» DATA SUPPLIED:
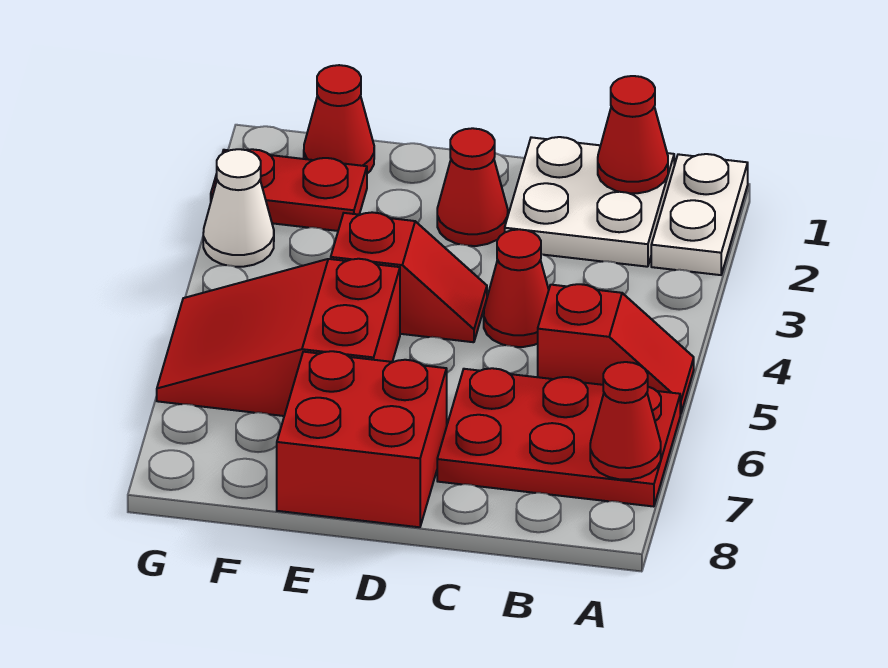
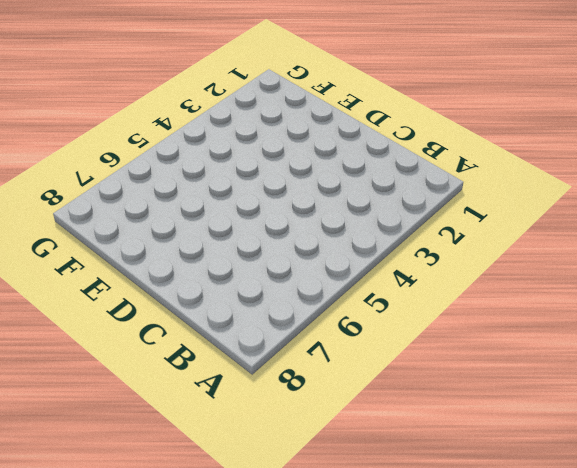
none -> white plate A1:A2 level 1
none -> red slope A5:B5 level 1 top B
none -> red plate A6:C7 level 1

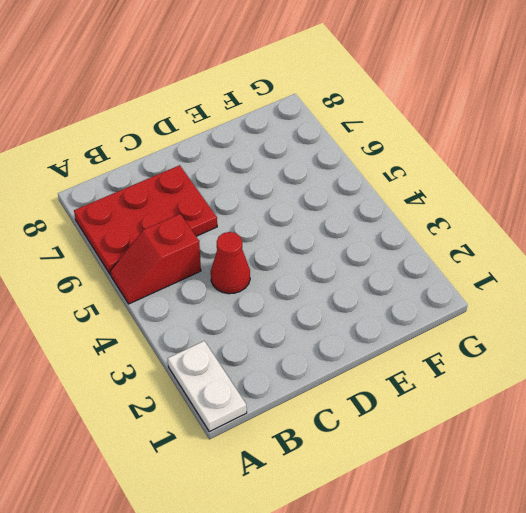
none -> white plate B1:C2 level 1
none -> red cone D2 level 1
none -> red slope D4:E4 level 1 top E

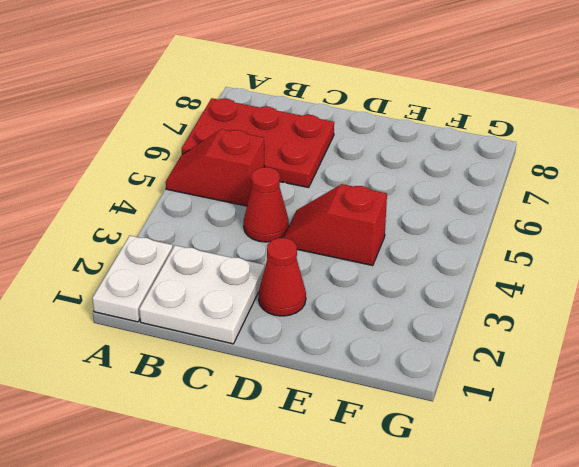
none -> red brick D7:E8 level 1
none -> red slope E5:G6 level 1 top E
none -> red cone F1 level 1

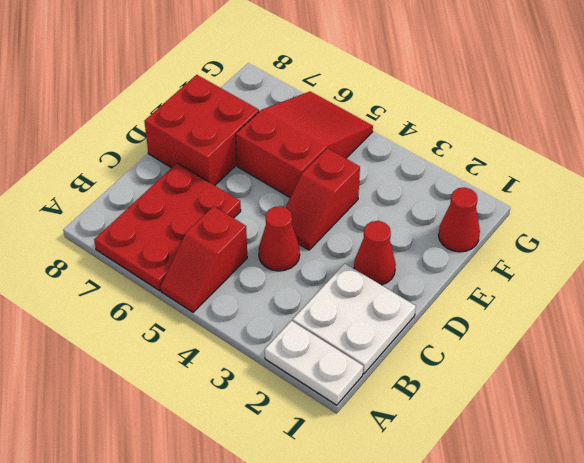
none -> red plate F2:G2 level 1
none -> white cone G3 level 1
none -> red cone A7 level 2

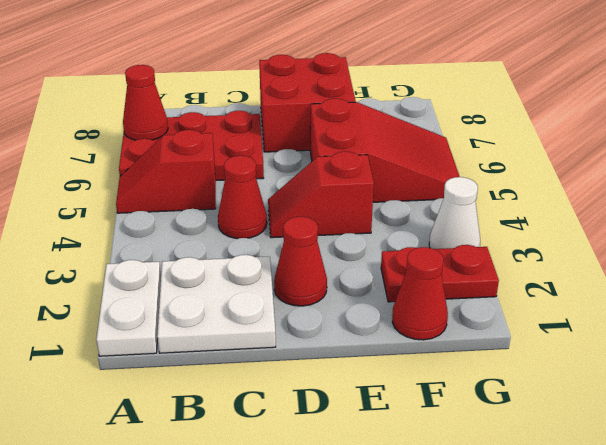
none -> red cone B1 level 2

» YOUR GOAL: Look through the lines above and collect those with the word "cone".

» RESPONSE TO THE EXERCISE:
none -> red cone D2 level 1
none -> red cone F1 level 1
none -> white cone G3 level 1
none -> red cone A7 level 2
none -> red cone B1 level 2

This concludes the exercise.